Start of AVAILABLE DATA

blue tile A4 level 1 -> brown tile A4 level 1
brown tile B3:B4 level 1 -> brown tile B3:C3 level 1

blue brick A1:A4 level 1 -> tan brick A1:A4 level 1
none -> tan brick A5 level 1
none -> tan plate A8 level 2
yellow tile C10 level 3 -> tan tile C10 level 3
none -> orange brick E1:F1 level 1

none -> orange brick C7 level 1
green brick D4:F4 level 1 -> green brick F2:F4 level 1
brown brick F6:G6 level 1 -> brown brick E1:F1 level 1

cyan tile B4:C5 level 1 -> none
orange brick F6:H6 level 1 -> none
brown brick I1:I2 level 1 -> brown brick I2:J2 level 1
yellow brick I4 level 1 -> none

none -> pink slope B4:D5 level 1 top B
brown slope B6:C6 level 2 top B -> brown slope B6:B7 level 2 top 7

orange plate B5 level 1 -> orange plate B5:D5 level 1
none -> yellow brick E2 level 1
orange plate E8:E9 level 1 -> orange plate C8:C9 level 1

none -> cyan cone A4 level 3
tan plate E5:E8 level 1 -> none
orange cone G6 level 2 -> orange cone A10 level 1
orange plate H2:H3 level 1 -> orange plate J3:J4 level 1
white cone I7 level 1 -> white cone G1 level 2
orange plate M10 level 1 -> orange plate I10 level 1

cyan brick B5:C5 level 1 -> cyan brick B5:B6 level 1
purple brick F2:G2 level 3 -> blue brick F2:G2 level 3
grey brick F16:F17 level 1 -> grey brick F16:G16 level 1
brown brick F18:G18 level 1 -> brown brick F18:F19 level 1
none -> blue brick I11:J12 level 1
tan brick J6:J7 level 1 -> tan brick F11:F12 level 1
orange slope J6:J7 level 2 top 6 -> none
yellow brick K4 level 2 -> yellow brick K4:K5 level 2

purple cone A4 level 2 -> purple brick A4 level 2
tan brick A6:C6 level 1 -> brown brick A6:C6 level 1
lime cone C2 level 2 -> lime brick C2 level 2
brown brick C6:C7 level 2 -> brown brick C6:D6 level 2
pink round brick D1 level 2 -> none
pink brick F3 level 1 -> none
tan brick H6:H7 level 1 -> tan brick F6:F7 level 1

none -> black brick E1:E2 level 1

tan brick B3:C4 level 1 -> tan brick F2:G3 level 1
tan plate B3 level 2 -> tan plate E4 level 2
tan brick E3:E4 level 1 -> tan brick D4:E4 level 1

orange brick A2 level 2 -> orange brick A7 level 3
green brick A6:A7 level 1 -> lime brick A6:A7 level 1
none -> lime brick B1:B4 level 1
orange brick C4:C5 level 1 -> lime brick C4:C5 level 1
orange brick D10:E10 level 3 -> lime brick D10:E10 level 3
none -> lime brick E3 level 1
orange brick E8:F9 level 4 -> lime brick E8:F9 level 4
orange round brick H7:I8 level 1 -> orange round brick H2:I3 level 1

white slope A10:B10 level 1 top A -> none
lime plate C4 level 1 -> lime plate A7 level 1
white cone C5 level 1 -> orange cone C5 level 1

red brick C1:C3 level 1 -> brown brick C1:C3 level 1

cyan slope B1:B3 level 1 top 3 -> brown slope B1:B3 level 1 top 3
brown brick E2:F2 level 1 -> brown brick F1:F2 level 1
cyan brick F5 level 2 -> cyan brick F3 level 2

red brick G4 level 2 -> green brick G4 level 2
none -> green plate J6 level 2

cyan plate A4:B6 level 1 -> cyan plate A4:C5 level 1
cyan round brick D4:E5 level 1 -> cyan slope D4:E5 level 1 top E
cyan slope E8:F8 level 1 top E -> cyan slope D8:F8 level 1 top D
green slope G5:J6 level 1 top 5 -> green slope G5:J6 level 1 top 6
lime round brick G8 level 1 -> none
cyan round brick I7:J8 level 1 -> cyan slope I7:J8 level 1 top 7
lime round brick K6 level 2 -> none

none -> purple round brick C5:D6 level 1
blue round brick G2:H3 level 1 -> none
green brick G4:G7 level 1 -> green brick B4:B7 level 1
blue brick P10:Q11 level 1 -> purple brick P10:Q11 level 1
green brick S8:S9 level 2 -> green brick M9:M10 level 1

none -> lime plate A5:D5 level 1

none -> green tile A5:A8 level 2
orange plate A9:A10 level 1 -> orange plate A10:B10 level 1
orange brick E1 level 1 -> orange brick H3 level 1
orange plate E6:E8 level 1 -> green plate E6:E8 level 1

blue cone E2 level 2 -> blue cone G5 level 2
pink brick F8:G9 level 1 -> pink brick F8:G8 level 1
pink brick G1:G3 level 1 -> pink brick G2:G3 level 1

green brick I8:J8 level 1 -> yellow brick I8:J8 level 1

End of AVAILABLE DATA

* [TRY IT] Look above for the line holding "green brick G4:G7", then set down exactly that line and every line after it up to and including the line holding "blue cone E2 level 2 -> blue cone G5 level 2", with nothing else.

* [TASK SOLUTION]
green brick G4:G7 level 1 -> green brick B4:B7 level 1
blue brick P10:Q11 level 1 -> purple brick P10:Q11 level 1
green brick S8:S9 level 2 -> green brick M9:M10 level 1

none -> lime plate A5:D5 level 1

none -> green tile A5:A8 level 2
orange plate A9:A10 level 1 -> orange plate A10:B10 level 1
orange brick E1 level 1 -> orange brick H3 level 1
orange plate E6:E8 level 1 -> green plate E6:E8 level 1

blue cone E2 level 2 -> blue cone G5 level 2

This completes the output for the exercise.